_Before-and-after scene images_
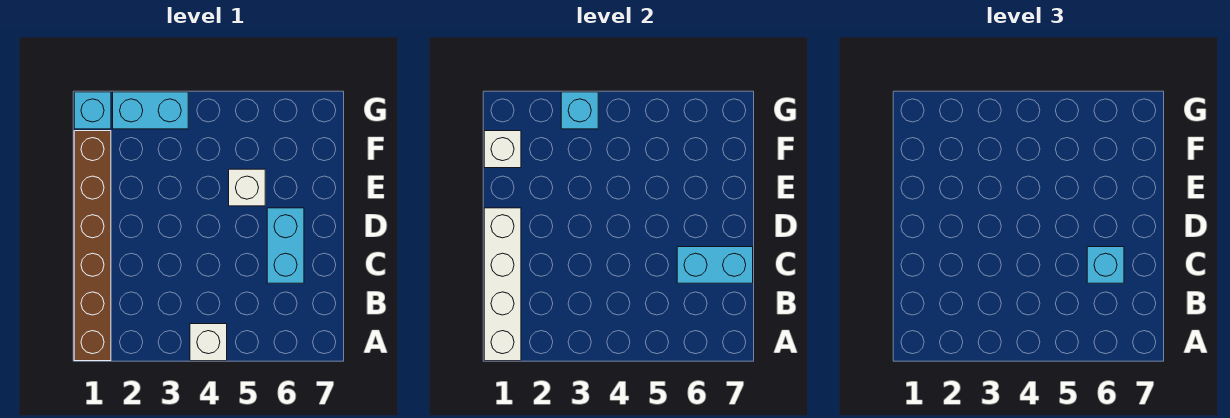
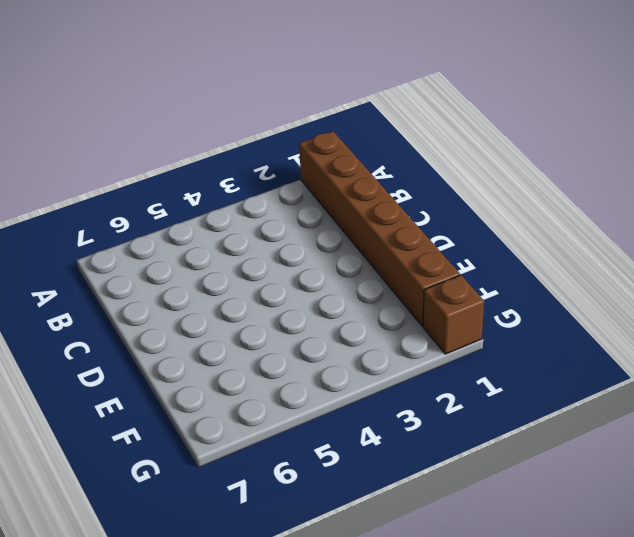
brown 1x1 brick [423,275,484,354] -> cyan 1x1 brick [74,92,111,129]
none -> white 1x1 brick [190,324,227,361]
none -> cyan 1x2 brick [267,208,304,283]

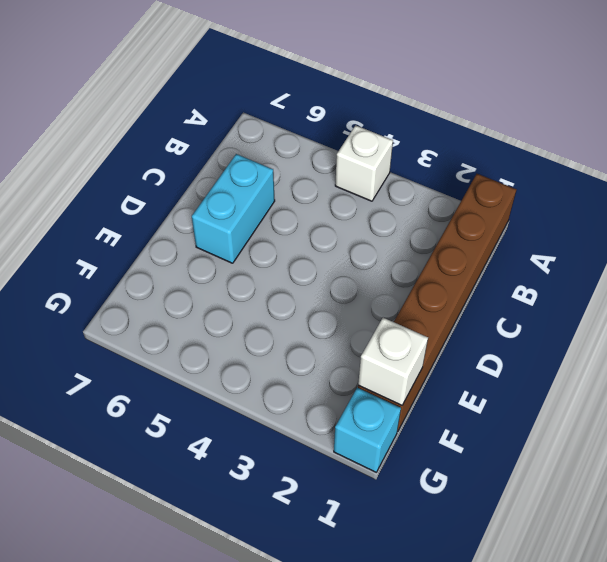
none -> white 1x1 brick [229,169,265,206]
none -> cyan 1x2 brick [113,92,188,129]

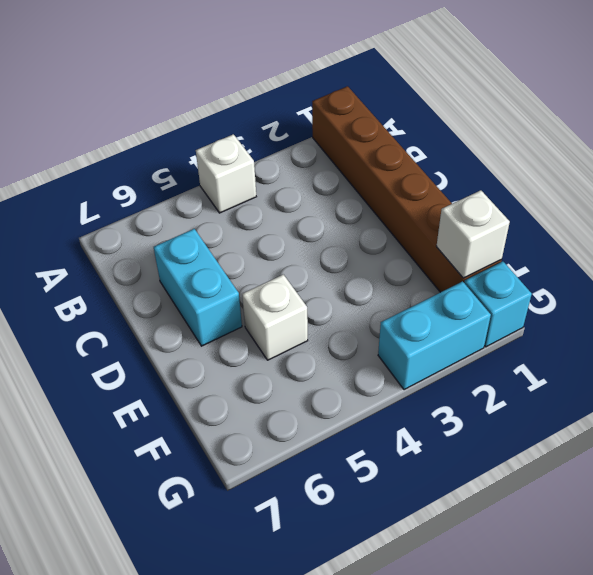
none -> white 1x4 brick [484,208,521,361]
none -> cyan 1x2 brick [677,247,753,283]

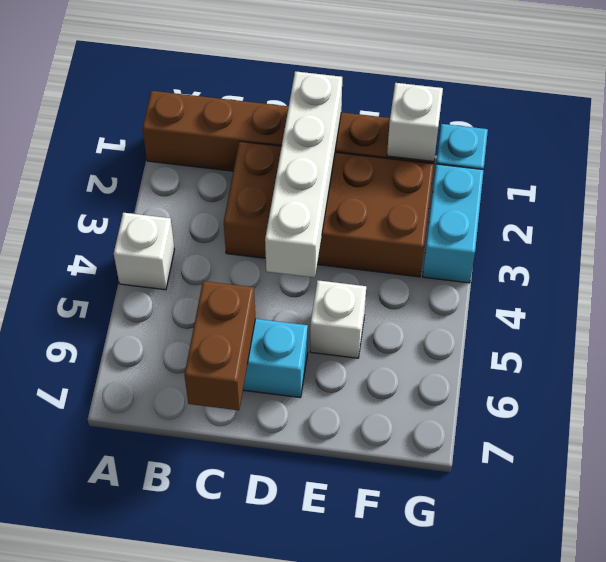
brown 2x4 brick [224,141,434,277] -> none
brown 1x2 brick [184,281,255,410] -> cyan 1x2 brick [677,247,753,283]
white 1x4 brick [265,71,342,277] -> white 1x4 brick turned to [484,208,521,361]
none -> cyan 1x1 brick [561,92,598,129]
none -> cyan 1x1 brick [1087,247,1124,283]

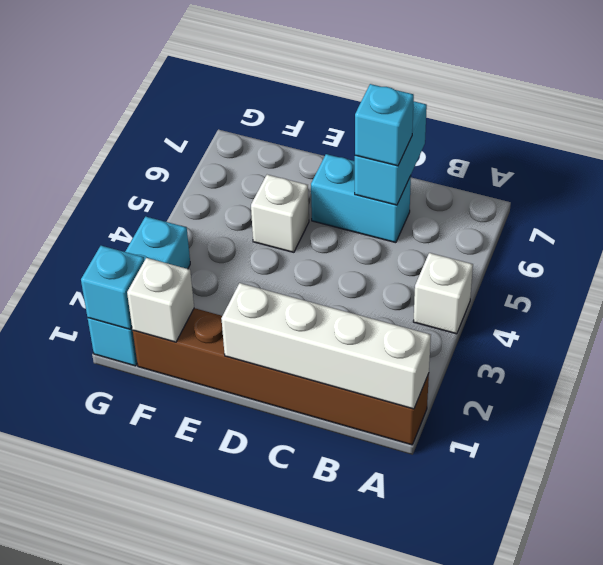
cyan 1x1 brick [81,246,145,329] -> cyan 1x1 brick moved to [561,92,598,129]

_PROBLEM REQUIREMENTS_
Print, exactly and without pictures, the lines from the one holding "none -> cyan 1x2 brick [267,208,304,283]" through the last line of the entries above, both included.

_RESULT_
none -> cyan 1x2 brick [267,208,304,283]

none -> white 1x1 brick [229,169,265,206]
none -> cyan 1x2 brick [113,92,188,129]

none -> white 1x4 brick [484,208,521,361]
none -> cyan 1x2 brick [677,247,753,283]

brown 2x4 brick [224,141,434,277] -> none
brown 1x2 brick [184,281,255,410] -> cyan 1x2 brick [677,247,753,283]
white 1x4 brick [265,71,342,277] -> white 1x4 brick turned to [484,208,521,361]
none -> cyan 1x1 brick [561,92,598,129]
none -> cyan 1x1 brick [1087,247,1124,283]

cyan 1x1 brick [81,246,145,329] -> cyan 1x1 brick moved to [561,92,598,129]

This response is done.